Go to the line holding "blue brick C4 level 1 -> none" in the entries below and write out exactly every line down to and including the line holding "purple brick D4 level".

[Dataset excerpts]
================
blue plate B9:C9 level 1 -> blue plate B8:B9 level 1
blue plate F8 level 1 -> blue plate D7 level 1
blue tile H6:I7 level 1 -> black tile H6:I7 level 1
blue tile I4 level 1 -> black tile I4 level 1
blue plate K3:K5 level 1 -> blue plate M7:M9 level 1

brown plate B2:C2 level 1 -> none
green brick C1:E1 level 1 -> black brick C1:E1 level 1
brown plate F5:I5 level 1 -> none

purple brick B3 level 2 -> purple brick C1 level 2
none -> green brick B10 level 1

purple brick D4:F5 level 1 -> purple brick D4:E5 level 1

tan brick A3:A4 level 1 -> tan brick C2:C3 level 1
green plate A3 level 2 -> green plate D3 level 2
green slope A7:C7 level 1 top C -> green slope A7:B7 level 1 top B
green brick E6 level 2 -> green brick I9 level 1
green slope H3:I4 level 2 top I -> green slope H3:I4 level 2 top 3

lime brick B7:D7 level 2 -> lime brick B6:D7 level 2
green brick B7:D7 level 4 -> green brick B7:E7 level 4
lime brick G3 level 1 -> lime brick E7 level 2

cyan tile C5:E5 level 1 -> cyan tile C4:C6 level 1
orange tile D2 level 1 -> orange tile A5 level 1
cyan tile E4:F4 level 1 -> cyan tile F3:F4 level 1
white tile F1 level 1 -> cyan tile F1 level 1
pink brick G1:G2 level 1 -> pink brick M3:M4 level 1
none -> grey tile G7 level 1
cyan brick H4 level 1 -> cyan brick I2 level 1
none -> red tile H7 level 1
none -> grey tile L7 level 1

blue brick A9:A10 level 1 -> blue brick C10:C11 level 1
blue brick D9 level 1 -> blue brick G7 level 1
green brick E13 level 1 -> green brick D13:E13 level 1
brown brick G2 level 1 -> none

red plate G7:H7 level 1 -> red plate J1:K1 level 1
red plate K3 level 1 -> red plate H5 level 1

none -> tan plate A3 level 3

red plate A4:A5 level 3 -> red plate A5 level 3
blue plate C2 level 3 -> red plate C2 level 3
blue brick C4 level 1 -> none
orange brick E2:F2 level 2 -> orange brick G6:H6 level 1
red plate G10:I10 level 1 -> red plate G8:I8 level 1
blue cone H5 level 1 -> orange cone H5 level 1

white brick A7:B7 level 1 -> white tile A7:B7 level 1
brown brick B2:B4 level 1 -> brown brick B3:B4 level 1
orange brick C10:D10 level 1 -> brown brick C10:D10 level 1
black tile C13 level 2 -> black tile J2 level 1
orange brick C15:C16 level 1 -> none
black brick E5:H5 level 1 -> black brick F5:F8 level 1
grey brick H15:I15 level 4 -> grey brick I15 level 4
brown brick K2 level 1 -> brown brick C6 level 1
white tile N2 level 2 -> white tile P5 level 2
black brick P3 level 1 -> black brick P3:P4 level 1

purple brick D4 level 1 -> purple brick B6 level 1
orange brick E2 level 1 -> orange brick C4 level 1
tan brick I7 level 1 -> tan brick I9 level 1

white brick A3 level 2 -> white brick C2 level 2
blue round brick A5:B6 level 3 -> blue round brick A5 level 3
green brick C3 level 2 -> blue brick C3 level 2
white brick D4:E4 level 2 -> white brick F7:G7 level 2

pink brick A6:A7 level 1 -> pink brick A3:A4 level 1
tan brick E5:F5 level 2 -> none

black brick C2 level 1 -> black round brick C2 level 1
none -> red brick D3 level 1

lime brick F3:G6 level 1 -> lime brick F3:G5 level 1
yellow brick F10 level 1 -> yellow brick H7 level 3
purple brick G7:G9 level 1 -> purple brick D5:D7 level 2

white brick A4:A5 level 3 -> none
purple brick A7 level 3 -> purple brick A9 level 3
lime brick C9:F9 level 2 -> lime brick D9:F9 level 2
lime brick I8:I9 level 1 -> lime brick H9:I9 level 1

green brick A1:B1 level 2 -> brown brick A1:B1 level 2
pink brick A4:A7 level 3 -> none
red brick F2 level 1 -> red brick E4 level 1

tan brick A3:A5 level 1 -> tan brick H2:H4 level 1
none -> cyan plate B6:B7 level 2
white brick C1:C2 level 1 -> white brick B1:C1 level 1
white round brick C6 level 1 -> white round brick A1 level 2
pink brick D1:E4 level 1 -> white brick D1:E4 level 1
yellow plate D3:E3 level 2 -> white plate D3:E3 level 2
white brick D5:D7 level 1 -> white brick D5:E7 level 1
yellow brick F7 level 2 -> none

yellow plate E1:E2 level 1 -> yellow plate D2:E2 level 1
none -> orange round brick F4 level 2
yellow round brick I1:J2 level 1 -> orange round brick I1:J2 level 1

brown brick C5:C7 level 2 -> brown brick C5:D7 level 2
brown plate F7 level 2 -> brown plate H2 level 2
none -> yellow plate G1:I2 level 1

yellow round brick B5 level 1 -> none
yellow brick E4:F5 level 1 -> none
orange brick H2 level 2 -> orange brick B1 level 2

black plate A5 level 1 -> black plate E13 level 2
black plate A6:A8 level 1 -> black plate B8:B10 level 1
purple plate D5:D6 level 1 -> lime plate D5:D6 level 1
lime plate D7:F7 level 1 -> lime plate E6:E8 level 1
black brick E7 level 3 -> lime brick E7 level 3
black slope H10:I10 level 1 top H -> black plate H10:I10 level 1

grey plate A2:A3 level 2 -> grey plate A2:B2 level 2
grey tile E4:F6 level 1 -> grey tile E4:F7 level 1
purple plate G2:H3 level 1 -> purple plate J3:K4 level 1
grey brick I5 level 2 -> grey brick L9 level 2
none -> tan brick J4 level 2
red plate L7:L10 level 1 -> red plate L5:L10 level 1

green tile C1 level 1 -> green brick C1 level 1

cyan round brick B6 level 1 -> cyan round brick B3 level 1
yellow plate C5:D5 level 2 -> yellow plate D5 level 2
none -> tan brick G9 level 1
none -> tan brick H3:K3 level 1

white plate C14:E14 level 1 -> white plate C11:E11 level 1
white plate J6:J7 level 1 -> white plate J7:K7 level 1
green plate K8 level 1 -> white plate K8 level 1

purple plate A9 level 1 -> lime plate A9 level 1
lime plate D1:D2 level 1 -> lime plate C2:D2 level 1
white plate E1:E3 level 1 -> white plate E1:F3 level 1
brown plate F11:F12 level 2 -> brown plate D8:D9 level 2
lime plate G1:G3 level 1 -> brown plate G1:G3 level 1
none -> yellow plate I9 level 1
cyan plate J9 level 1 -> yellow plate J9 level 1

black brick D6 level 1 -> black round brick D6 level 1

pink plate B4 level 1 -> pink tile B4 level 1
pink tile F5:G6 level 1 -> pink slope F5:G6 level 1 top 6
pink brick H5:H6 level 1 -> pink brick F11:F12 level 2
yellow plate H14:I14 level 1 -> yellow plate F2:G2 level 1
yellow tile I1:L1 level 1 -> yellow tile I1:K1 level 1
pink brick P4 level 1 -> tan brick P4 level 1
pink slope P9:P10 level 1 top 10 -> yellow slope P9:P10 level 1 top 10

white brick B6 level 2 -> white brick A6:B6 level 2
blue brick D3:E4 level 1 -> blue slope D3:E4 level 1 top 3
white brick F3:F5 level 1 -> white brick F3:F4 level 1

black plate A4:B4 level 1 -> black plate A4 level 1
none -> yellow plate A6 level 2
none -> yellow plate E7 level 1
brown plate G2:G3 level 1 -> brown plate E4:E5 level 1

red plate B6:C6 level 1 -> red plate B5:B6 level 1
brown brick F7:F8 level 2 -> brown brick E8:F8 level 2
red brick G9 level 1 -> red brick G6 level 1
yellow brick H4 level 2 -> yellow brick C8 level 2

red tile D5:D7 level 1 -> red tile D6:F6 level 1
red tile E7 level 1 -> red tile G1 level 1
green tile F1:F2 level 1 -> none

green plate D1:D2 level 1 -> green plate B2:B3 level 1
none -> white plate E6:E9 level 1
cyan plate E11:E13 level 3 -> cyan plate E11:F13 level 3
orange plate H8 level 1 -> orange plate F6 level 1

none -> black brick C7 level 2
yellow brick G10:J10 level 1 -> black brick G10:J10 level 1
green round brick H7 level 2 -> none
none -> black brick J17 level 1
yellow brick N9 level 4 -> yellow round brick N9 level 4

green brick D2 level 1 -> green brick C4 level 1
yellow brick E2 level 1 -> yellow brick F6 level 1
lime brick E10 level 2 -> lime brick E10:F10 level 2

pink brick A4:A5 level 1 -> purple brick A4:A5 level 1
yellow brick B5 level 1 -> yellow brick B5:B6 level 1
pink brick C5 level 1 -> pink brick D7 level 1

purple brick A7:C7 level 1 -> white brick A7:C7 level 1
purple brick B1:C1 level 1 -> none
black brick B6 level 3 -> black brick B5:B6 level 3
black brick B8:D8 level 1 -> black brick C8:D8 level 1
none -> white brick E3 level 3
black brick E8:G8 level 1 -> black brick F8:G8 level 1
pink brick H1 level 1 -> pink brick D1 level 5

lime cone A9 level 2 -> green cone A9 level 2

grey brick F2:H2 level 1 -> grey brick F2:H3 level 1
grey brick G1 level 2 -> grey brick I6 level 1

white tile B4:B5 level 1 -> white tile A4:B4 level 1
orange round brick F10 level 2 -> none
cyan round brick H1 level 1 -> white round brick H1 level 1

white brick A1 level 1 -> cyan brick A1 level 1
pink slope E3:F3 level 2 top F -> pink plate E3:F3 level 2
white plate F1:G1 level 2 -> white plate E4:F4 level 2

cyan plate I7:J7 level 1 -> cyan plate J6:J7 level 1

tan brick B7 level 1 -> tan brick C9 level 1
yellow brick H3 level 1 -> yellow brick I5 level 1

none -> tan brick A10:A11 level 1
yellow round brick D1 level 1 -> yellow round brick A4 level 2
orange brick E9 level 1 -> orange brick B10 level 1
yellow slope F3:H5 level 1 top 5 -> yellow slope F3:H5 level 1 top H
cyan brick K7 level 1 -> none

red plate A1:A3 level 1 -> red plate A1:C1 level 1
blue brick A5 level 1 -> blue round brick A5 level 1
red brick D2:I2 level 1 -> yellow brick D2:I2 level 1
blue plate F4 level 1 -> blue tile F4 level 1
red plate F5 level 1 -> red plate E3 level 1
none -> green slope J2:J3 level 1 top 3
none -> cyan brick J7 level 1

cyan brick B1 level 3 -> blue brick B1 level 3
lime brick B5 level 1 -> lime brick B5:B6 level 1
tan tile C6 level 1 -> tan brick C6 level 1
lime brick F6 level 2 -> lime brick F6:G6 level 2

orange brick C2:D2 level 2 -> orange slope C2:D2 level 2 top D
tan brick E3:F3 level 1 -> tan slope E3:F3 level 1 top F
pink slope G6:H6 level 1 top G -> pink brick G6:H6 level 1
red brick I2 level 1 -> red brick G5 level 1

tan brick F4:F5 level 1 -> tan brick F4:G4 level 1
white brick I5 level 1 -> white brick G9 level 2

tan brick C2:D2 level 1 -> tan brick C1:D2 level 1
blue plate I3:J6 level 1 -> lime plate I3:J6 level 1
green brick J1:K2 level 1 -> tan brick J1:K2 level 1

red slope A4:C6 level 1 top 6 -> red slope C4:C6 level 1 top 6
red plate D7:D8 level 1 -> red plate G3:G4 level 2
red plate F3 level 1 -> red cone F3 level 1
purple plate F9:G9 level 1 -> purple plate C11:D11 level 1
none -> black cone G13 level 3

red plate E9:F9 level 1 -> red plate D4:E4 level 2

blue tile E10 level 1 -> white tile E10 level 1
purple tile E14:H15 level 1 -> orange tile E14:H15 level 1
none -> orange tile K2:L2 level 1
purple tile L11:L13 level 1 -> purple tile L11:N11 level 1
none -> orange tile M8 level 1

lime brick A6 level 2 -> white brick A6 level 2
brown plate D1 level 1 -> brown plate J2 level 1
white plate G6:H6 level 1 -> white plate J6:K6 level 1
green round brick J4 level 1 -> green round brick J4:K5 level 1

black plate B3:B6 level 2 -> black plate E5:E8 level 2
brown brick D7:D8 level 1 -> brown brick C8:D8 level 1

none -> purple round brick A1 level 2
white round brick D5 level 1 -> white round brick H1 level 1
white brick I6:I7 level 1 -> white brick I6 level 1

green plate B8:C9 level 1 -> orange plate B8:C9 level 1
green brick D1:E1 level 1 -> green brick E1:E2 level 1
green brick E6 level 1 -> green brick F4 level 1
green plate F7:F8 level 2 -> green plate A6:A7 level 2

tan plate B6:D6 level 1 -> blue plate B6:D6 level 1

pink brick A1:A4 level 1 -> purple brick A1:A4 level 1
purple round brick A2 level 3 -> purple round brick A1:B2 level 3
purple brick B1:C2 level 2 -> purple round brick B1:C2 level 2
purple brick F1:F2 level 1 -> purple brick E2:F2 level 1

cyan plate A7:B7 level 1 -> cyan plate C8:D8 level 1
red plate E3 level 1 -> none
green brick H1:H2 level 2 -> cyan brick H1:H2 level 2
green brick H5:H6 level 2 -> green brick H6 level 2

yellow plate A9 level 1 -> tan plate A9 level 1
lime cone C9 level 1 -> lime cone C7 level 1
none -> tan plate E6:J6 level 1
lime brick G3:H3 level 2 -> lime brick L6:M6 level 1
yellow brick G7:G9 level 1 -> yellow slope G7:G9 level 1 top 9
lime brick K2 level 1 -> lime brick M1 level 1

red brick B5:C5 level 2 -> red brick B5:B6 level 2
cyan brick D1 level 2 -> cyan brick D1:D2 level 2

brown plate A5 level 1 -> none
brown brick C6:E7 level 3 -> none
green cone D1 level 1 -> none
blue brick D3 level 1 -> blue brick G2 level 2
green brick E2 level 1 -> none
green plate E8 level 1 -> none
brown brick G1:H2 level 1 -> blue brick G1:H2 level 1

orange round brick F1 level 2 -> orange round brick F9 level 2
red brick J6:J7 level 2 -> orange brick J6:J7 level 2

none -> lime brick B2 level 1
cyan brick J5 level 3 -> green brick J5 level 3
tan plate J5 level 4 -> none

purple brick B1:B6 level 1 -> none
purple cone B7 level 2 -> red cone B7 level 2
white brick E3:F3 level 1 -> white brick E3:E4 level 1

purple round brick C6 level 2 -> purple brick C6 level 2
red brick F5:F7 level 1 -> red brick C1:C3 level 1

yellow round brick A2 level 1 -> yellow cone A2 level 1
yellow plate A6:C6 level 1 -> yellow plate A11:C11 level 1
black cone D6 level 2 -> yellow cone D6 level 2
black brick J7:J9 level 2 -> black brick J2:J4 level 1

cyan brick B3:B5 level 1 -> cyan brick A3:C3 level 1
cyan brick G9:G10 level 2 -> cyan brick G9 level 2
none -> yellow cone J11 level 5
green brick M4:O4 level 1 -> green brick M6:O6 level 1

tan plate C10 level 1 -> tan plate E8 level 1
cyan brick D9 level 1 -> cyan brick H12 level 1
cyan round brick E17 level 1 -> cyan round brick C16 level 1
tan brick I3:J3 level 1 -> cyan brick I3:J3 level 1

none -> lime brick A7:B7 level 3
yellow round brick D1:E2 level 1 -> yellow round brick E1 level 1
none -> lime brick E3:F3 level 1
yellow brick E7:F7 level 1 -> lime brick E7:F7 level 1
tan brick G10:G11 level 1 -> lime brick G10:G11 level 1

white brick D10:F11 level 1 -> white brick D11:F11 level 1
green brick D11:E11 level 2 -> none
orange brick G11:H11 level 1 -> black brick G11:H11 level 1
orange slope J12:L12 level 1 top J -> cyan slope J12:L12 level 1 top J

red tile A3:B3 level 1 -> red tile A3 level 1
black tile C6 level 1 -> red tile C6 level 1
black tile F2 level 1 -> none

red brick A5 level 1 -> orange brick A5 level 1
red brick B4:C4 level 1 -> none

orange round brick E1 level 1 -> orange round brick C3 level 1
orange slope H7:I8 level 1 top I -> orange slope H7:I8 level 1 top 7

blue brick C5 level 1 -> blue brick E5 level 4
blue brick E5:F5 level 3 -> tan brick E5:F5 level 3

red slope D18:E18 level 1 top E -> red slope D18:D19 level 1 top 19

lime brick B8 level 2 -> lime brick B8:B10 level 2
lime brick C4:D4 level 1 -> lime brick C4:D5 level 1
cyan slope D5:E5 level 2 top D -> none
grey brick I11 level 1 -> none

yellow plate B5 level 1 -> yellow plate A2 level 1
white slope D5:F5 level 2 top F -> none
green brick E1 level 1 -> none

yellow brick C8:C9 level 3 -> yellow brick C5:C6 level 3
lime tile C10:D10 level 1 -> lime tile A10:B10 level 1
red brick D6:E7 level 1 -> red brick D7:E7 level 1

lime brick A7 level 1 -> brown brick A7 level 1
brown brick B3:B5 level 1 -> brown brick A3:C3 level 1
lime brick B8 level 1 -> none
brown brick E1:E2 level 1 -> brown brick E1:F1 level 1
================
PROBLEM SOLUTION:
blue brick C4 level 1 -> none
orange brick E2:F2 level 2 -> orange brick G6:H6 level 1
red plate G10:I10 level 1 -> red plate G8:I8 level 1
blue cone H5 level 1 -> orange cone H5 level 1

white brick A7:B7 level 1 -> white tile A7:B7 level 1
brown brick B2:B4 level 1 -> brown brick B3:B4 level 1
orange brick C10:D10 level 1 -> brown brick C10:D10 level 1
black tile C13 level 2 -> black tile J2 level 1
orange brick C15:C16 level 1 -> none
black brick E5:H5 level 1 -> black brick F5:F8 level 1
grey brick H15:I15 level 4 -> grey brick I15 level 4
brown brick K2 level 1 -> brown brick C6 level 1
white tile N2 level 2 -> white tile P5 level 2
black brick P3 level 1 -> black brick P3:P4 level 1

purple brick D4 level 1 -> purple brick B6 level 1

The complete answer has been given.